Items from a data source:
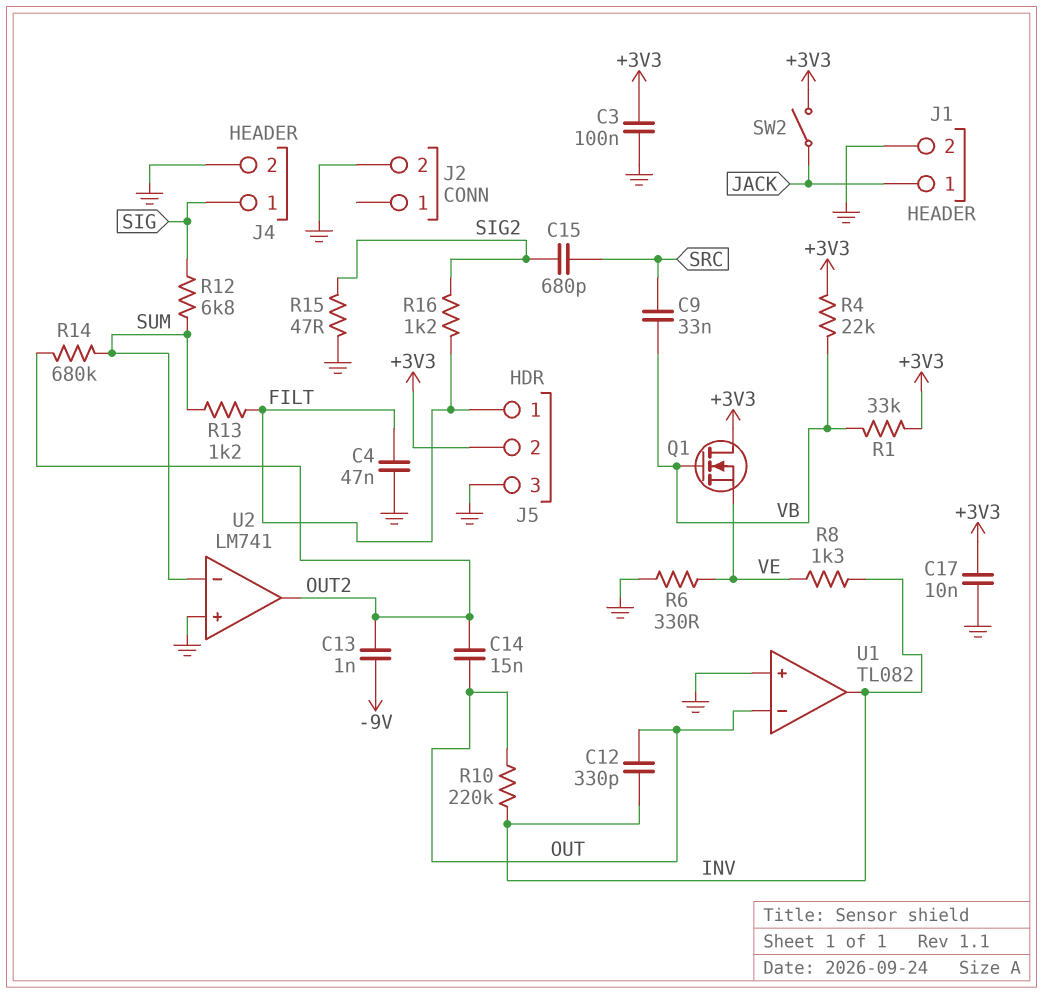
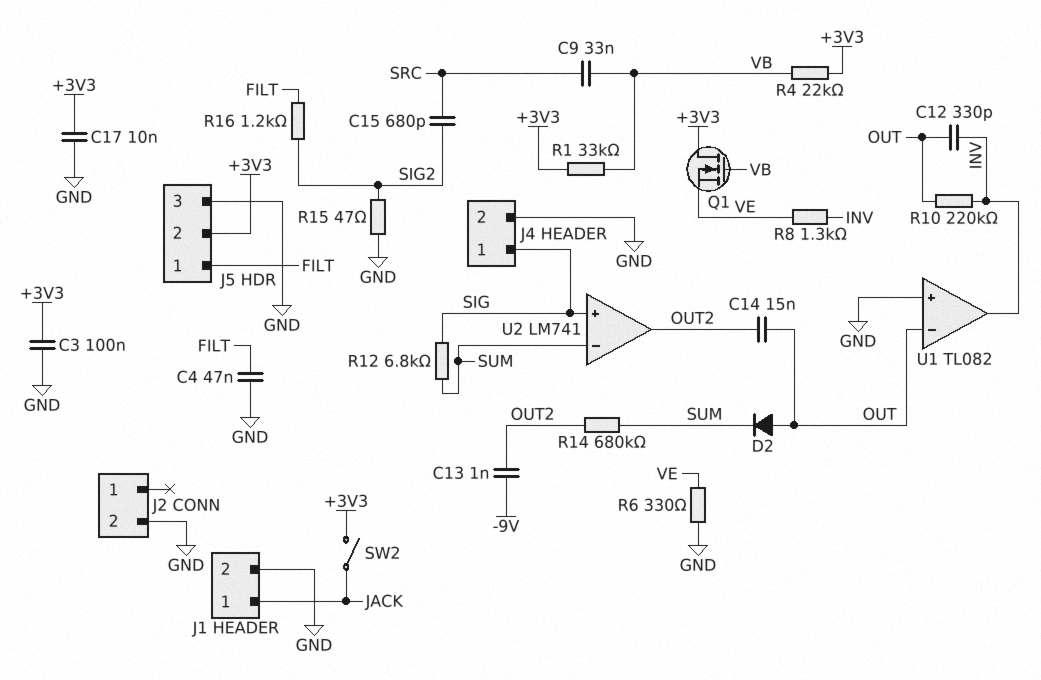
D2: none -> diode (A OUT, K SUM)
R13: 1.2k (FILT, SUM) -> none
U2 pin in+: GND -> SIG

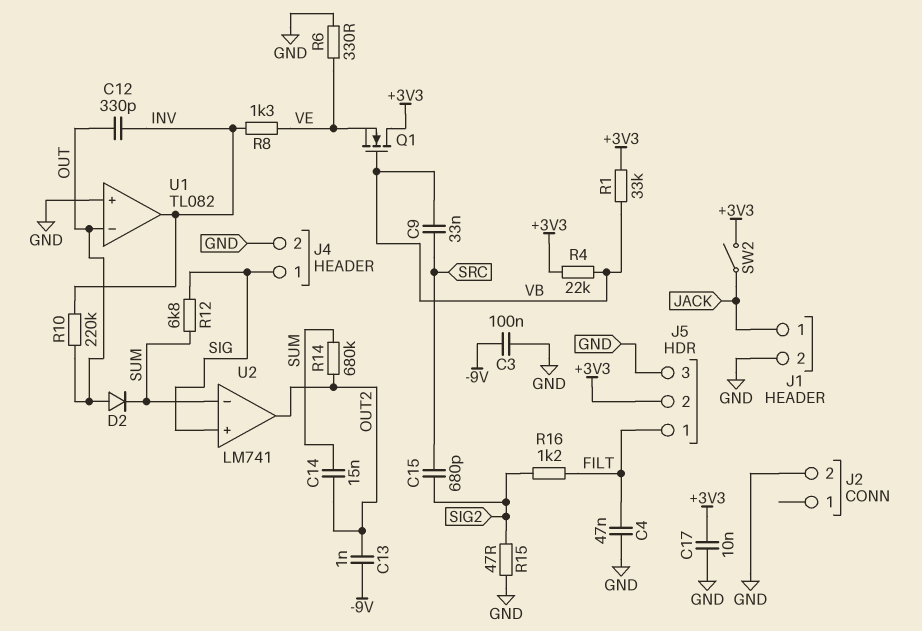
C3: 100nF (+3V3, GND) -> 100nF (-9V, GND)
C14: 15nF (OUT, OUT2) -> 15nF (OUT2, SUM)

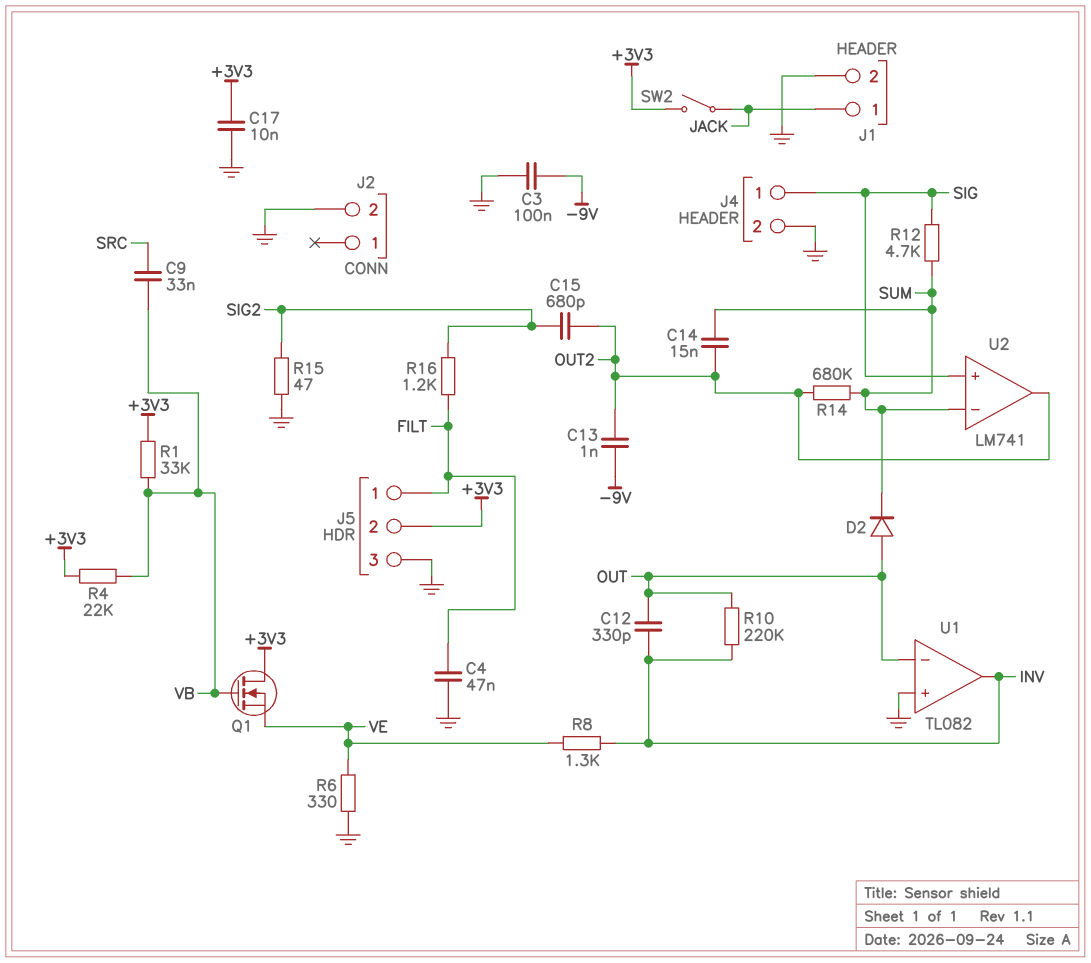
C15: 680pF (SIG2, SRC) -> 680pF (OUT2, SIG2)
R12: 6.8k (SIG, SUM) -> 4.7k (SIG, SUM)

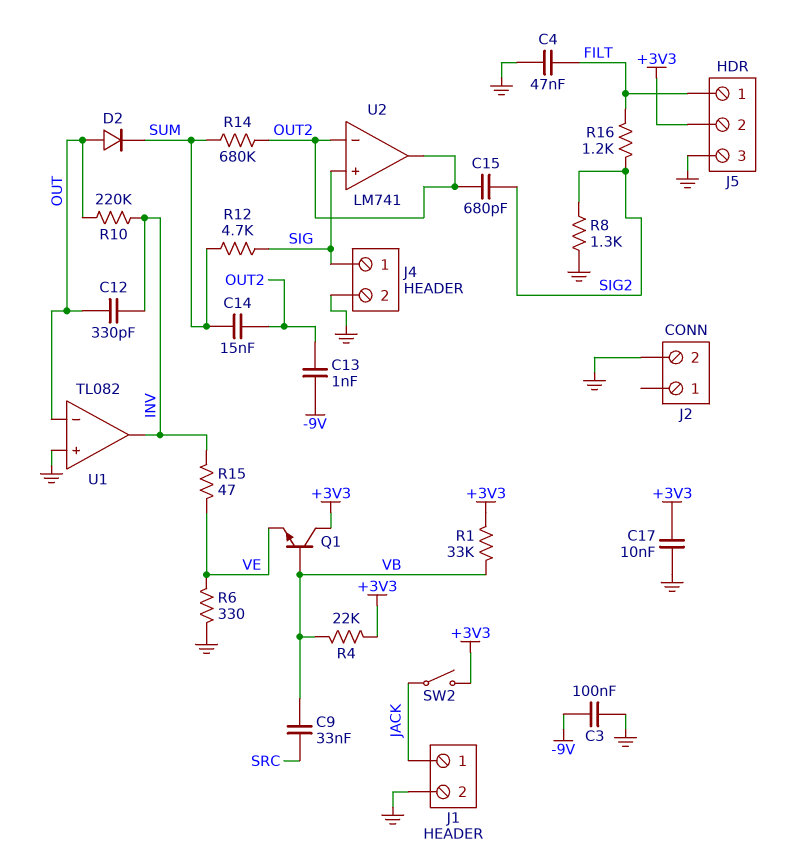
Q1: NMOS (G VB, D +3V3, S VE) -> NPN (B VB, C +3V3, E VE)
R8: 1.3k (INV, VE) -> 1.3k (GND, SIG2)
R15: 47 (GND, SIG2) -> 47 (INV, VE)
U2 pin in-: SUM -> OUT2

Problem statement:
Copy exactly the lines that run from the line containing "R12: 6.8k (SIG, SUM) -> 4.7k (SIG, SUM)" to the end of the data, keeping both end lines and dropping every picture.

Result:
R12: 6.8k (SIG, SUM) -> 4.7k (SIG, SUM)

Q1: NMOS (G VB, D +3V3, S VE) -> NPN (B VB, C +3V3, E VE)
R8: 1.3k (INV, VE) -> 1.3k (GND, SIG2)
R15: 47 (GND, SIG2) -> 47 (INV, VE)
U2 pin in-: SUM -> OUT2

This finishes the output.